- ABOUT THIS EXERCISE -
Copy out each line in the listing below where the word "button" appears.

- PROVIDED DATA -
○ ○ ○ ○ ○

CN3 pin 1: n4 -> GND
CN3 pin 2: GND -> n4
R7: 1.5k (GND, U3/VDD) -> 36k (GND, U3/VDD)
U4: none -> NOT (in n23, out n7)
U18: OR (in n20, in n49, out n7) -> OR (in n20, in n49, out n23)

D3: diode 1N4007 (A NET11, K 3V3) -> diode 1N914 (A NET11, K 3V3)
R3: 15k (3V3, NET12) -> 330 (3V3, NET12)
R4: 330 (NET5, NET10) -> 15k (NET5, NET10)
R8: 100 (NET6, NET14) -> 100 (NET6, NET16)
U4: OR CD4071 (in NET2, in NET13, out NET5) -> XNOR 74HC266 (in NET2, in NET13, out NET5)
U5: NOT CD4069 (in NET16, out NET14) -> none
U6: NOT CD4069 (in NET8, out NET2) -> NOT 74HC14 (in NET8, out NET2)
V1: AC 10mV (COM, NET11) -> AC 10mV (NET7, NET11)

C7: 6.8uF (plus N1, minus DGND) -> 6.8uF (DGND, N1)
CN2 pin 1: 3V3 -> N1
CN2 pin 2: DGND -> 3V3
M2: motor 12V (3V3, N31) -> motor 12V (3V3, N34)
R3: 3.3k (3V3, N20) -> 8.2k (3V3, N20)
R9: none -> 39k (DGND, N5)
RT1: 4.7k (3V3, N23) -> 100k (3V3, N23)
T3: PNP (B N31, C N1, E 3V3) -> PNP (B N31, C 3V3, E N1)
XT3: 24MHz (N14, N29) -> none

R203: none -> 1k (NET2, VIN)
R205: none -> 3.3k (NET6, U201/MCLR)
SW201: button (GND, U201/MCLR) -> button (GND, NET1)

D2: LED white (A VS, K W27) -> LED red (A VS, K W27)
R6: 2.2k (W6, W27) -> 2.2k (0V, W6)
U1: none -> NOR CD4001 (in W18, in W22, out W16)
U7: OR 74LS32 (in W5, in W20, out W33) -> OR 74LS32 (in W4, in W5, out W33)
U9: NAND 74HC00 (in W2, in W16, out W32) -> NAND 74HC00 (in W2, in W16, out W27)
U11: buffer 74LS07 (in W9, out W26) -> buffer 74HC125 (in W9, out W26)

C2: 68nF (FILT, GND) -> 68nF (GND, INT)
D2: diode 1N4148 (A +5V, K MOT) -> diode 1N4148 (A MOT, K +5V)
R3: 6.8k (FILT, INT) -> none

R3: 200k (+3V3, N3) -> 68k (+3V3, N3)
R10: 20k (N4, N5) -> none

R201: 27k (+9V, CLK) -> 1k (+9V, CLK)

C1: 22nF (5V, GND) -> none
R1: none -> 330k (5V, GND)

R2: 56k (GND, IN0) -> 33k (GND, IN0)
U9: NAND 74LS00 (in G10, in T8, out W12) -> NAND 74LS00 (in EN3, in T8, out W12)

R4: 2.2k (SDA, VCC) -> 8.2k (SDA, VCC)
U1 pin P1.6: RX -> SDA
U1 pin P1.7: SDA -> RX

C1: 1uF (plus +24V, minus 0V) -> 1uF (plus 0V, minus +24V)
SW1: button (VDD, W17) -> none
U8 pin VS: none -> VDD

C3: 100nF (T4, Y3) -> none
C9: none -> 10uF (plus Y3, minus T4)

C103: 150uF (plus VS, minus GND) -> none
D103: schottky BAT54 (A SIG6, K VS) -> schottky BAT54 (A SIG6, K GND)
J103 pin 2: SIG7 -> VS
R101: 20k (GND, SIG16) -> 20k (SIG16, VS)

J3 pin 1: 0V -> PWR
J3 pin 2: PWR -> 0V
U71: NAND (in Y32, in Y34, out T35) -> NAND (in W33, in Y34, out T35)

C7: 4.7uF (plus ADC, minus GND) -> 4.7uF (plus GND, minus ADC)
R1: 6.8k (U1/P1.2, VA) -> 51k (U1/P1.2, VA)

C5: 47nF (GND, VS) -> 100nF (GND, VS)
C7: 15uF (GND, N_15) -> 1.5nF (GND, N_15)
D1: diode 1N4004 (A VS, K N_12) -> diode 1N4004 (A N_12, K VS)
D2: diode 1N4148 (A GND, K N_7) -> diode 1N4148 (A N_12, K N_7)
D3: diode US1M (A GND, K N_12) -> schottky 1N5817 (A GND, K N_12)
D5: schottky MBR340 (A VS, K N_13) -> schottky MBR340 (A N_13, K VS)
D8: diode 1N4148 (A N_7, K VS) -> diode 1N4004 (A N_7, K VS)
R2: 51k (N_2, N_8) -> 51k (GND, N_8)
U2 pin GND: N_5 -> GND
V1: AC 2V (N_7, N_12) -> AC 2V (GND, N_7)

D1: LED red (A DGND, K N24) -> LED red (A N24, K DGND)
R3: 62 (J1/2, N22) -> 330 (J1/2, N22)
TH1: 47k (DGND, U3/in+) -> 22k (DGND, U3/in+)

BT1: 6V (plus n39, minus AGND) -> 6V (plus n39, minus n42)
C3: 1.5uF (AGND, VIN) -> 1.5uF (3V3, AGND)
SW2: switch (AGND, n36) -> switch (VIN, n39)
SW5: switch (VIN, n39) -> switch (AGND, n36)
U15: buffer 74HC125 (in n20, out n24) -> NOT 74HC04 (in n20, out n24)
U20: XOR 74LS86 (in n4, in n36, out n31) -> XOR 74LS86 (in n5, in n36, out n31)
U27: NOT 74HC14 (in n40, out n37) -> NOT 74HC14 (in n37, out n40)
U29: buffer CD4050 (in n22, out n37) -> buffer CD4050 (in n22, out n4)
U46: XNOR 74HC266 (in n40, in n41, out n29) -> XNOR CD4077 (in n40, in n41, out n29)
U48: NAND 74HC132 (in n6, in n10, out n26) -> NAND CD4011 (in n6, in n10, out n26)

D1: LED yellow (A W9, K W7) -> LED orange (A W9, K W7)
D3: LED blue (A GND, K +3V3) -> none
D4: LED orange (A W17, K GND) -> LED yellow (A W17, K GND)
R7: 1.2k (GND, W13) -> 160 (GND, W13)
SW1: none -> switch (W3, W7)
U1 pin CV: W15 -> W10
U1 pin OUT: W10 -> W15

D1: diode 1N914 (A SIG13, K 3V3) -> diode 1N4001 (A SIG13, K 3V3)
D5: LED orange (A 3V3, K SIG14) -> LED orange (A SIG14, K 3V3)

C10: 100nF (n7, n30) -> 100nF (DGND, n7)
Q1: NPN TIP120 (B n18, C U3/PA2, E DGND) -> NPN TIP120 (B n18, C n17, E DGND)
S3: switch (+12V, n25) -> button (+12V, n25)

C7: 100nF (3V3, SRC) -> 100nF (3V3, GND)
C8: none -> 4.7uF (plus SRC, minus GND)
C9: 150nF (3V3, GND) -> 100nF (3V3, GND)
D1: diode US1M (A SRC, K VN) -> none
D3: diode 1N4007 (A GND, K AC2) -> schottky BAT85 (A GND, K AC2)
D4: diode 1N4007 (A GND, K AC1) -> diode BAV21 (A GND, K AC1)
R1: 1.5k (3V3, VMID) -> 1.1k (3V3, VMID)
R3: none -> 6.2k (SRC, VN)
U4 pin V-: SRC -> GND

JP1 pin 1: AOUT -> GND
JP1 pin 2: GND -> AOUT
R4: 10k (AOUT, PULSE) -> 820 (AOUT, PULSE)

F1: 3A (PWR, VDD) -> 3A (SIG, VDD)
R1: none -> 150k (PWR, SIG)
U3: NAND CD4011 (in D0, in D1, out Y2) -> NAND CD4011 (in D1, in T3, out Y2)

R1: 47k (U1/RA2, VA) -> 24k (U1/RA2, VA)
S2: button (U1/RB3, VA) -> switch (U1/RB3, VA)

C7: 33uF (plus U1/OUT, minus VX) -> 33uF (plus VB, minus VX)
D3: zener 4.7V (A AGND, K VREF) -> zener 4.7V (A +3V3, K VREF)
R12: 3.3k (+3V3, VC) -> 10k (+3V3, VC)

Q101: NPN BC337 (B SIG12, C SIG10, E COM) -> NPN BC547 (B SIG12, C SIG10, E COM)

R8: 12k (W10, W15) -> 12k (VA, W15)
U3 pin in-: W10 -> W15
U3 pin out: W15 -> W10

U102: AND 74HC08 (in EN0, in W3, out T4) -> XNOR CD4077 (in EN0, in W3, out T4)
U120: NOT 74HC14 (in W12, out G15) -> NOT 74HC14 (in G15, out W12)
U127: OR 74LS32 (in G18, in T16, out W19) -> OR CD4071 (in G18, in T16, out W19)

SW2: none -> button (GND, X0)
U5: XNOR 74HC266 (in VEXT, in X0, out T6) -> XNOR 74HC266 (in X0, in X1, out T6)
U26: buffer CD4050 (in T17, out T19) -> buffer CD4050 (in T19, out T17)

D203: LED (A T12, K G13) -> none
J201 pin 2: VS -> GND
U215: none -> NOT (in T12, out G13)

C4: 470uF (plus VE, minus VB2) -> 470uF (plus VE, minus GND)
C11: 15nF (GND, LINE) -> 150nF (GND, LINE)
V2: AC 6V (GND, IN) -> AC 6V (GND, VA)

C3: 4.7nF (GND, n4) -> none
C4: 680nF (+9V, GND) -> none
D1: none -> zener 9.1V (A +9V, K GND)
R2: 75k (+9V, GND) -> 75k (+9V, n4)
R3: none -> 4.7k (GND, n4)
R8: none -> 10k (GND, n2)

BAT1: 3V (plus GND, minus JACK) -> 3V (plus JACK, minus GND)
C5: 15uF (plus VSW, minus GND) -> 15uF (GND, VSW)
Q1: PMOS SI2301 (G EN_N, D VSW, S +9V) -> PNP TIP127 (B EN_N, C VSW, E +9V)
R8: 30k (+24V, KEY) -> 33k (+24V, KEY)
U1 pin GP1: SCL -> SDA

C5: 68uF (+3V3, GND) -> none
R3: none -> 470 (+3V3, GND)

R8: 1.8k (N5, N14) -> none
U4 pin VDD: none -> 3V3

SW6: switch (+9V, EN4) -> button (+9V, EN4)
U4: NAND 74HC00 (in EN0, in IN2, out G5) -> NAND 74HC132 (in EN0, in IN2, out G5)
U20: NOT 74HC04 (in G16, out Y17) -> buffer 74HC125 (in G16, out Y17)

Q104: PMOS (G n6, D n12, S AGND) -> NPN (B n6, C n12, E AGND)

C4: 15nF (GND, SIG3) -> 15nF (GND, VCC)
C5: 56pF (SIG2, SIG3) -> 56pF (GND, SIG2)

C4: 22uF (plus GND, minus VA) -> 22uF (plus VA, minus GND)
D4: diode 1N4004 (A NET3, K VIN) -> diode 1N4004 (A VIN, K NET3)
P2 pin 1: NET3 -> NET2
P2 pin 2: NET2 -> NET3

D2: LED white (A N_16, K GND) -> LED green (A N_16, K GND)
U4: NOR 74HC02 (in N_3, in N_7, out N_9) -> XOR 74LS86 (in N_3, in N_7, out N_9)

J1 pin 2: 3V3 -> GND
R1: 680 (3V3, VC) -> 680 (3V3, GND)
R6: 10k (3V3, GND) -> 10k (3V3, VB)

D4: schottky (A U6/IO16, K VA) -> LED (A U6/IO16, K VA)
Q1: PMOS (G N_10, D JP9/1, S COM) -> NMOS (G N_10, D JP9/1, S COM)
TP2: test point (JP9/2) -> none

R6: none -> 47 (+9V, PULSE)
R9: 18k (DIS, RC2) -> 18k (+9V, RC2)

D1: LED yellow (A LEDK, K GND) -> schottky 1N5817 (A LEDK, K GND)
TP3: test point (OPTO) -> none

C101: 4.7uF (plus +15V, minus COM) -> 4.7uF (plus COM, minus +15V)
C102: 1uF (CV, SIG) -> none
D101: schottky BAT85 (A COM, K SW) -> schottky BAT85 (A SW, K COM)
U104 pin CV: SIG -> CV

○ ○ ○ ○ ○

- TASK OUTPUT -
SW201: button (GND, U201/MCLR) -> button (GND, NET1)
SW1: button (VDD, W17) -> none
S3: switch (+12V, n25) -> button (+12V, n25)
S2: button (U1/RB3, VA) -> switch (U1/RB3, VA)
SW2: none -> button (GND, X0)
SW6: switch (+9V, EN4) -> button (+9V, EN4)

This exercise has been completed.